(Dataset records)
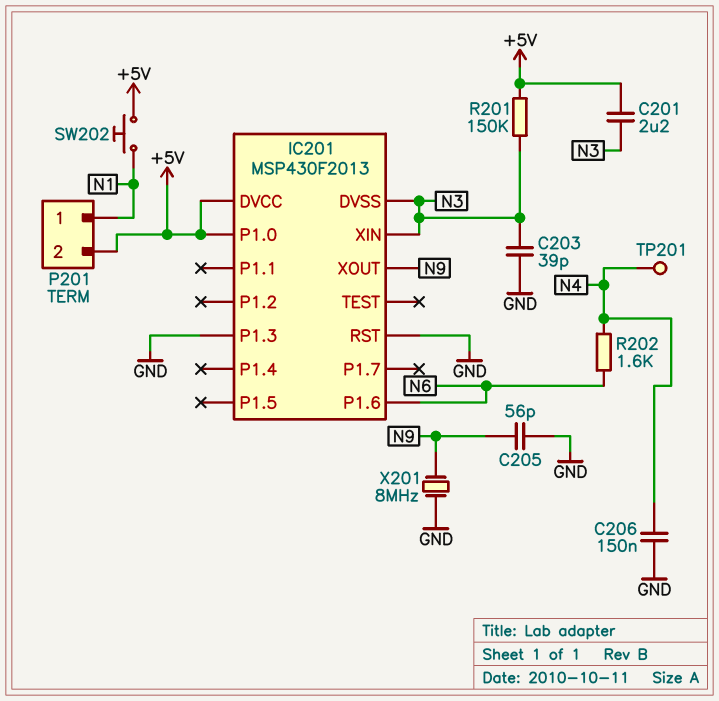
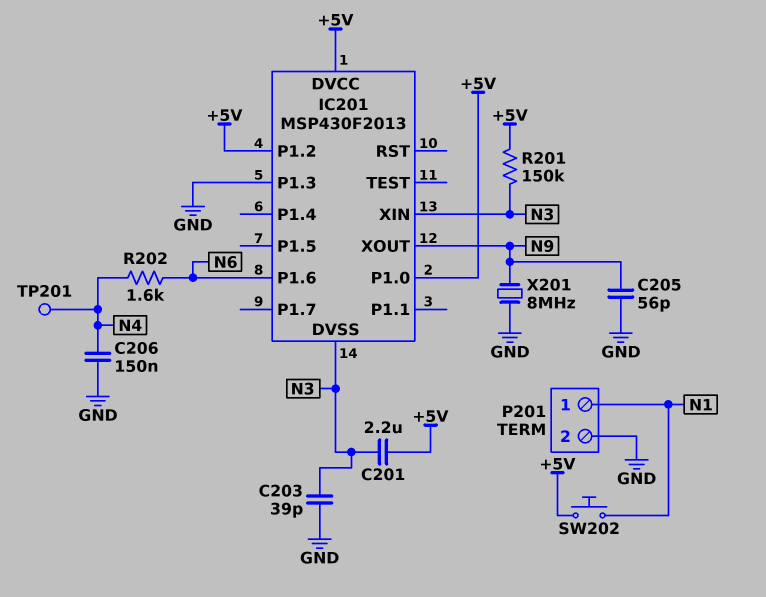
IC201 pin P1.2: none -> +5V
IC201 pin RST: GND -> none
P201 pin 2: +5V -> GND

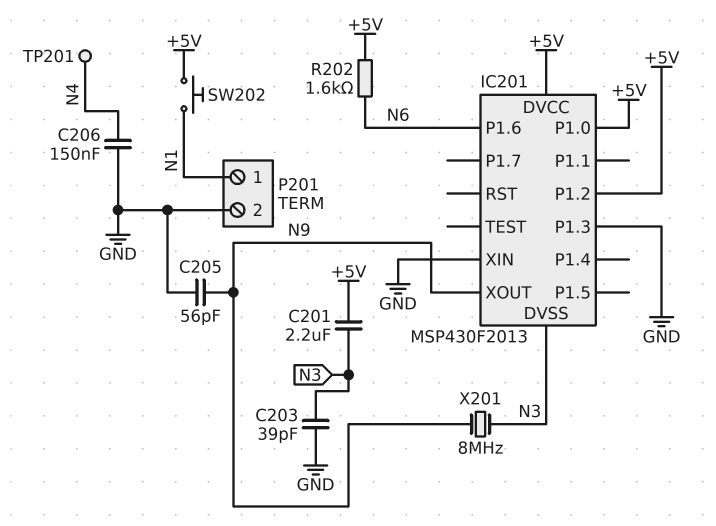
IC201 pin XIN: N3 -> GND
R201: 150k (+5V, N3) -> none
R202: 1.6k (N4, N6) -> 1.6k (+5V, N6)
X201: 8MHz (GND, N9) -> 8MHz (N3, N9)

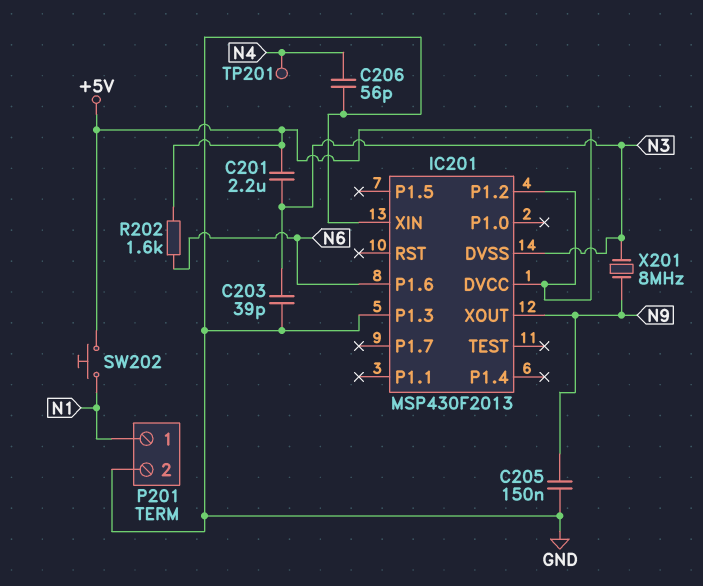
C205: 56pF (GND, N9) -> 150nF (GND, N9)
C206: 150nF (GND, N4) -> 56pF (GND, N4)
IC201 pin P1.0: +5V -> none

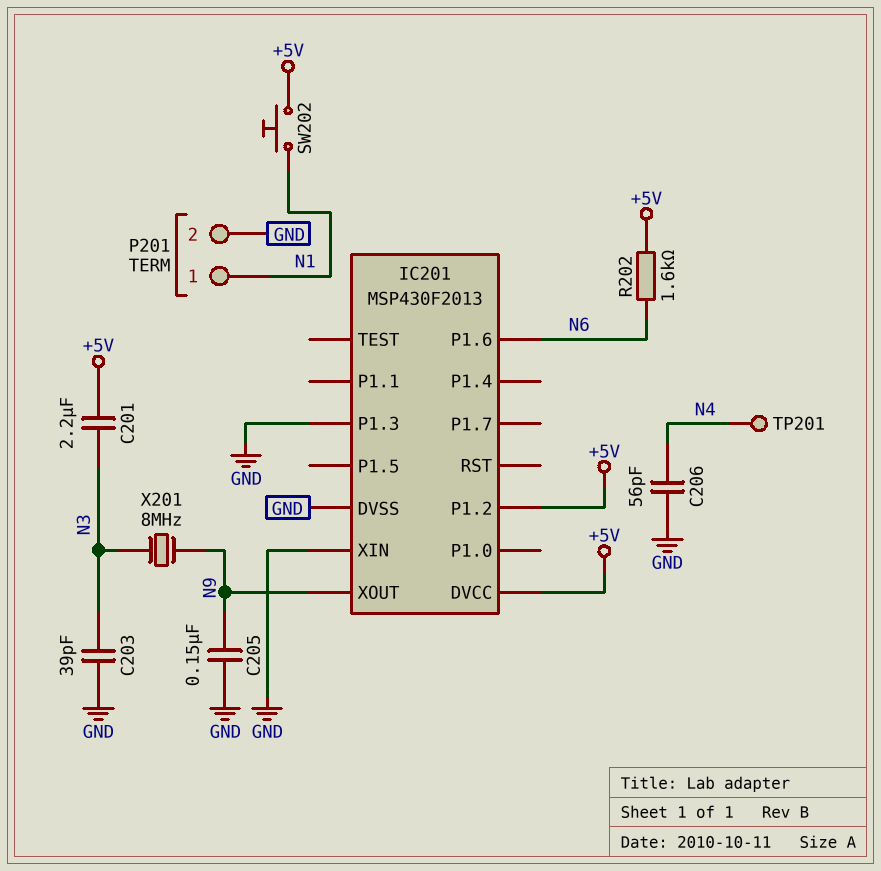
IC201 pin DVSS: N3 -> GND

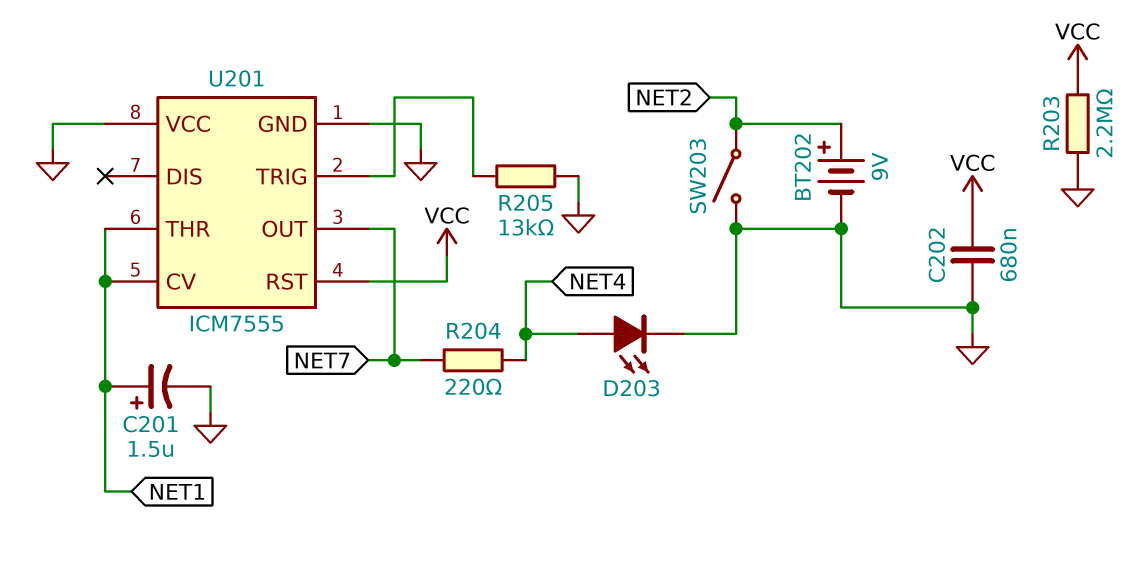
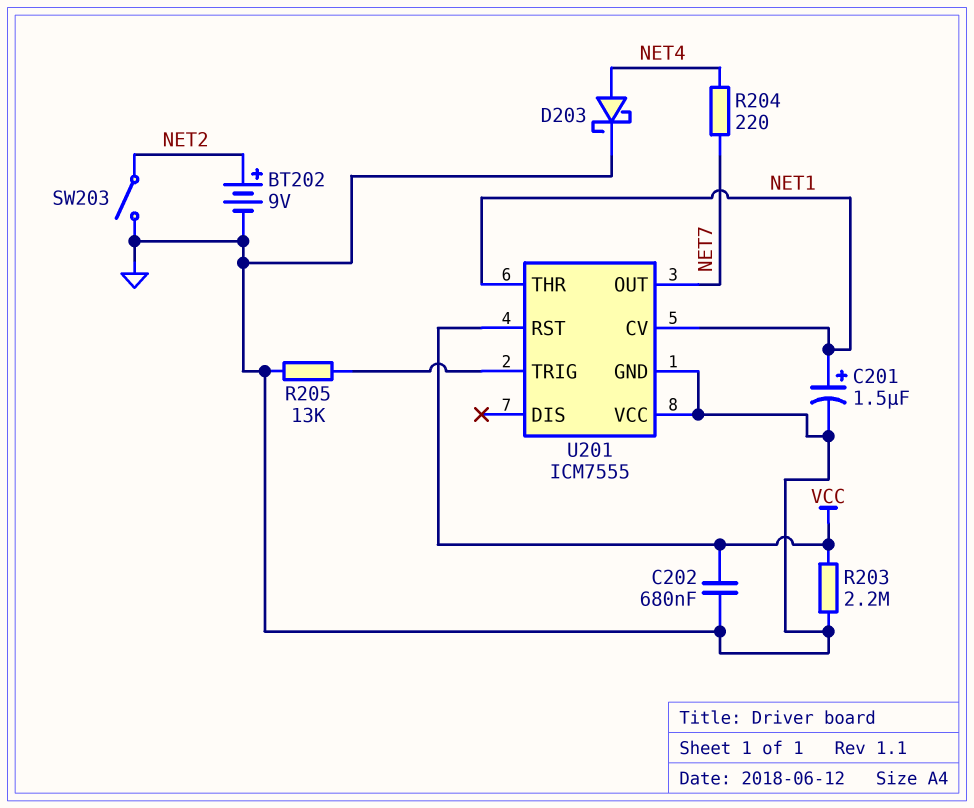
D203: LED (A NET4, K GND) -> schottky (A NET4, K GND)

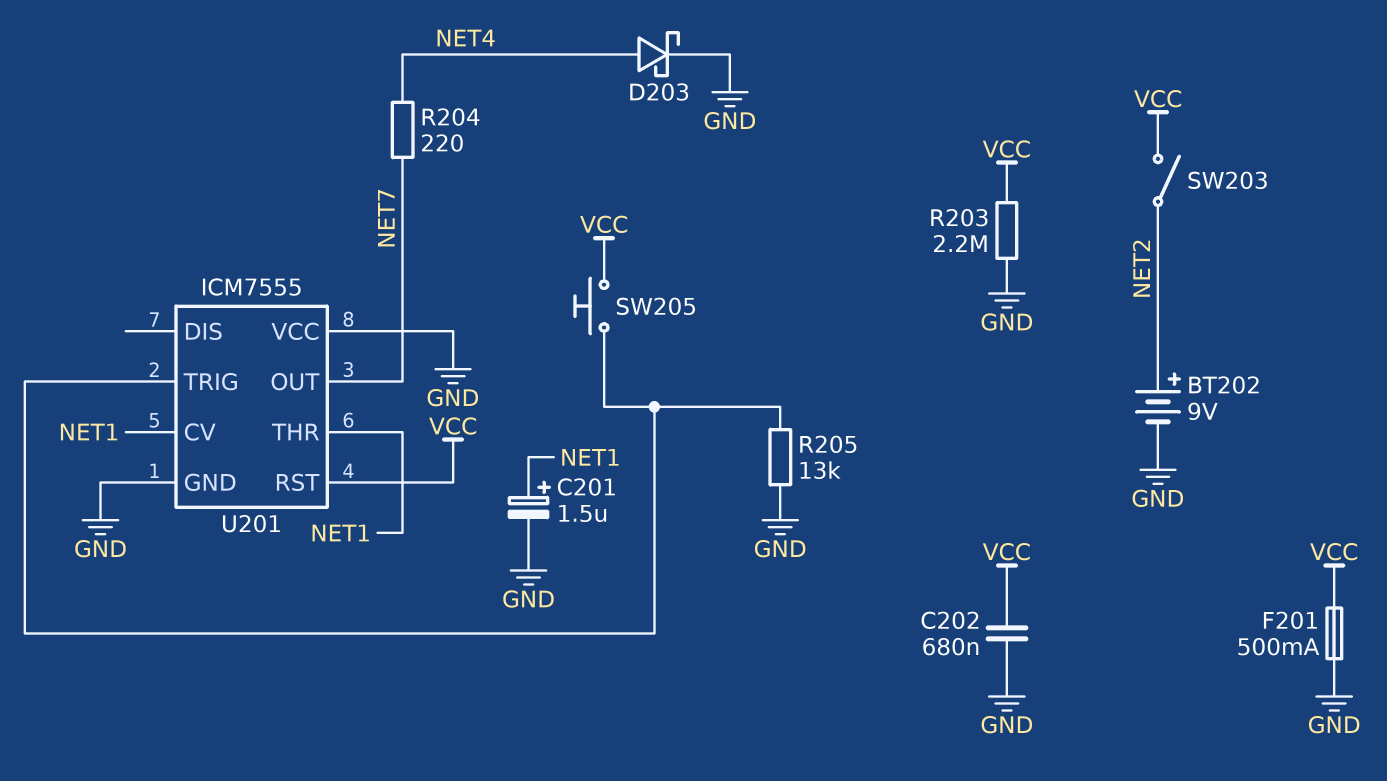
F201: none -> 500mA (GND, VCC)
SW203: switch (GND, NET2) -> switch (NET2, VCC)
SW205: none -> button (U201/TRIG, VCC)

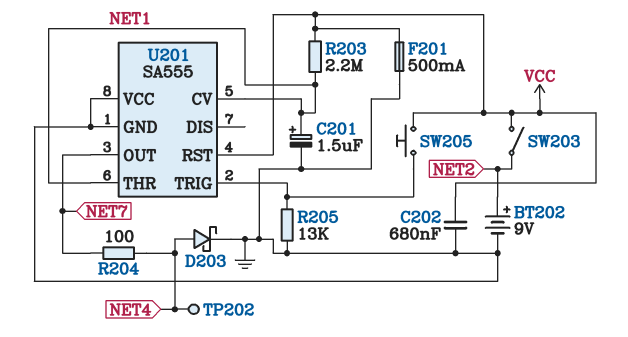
R203: 2.2M (GND, VCC) -> 2.2M (NET1, VCC)
R204: 220 (NET4, NET7) -> 100 (NET4, NET7)
TP202: none -> test point (NET4)
U201: ICM7555 -> SA555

### Problem description
Word for word, copy every line of the data, excluding any pictures.

### Exercise result
IC201 pin P1.2: none -> +5V
IC201 pin RST: GND -> none
P201 pin 2: +5V -> GND

IC201 pin XIN: N3 -> GND
R201: 150k (+5V, N3) -> none
R202: 1.6k (N4, N6) -> 1.6k (+5V, N6)
X201: 8MHz (GND, N9) -> 8MHz (N3, N9)

C205: 56pF (GND, N9) -> 150nF (GND, N9)
C206: 150nF (GND, N4) -> 56pF (GND, N4)
IC201 pin P1.0: +5V -> none

IC201 pin DVSS: N3 -> GND

D203: LED (A NET4, K GND) -> schottky (A NET4, K GND)

F201: none -> 500mA (GND, VCC)
SW203: switch (GND, NET2) -> switch (NET2, VCC)
SW205: none -> button (U201/TRIG, VCC)

R203: 2.2M (GND, VCC) -> 2.2M (NET1, VCC)
R204: 220 (NET4, NET7) -> 100 (NET4, NET7)
TP202: none -> test point (NET4)
U201: ICM7555 -> SA555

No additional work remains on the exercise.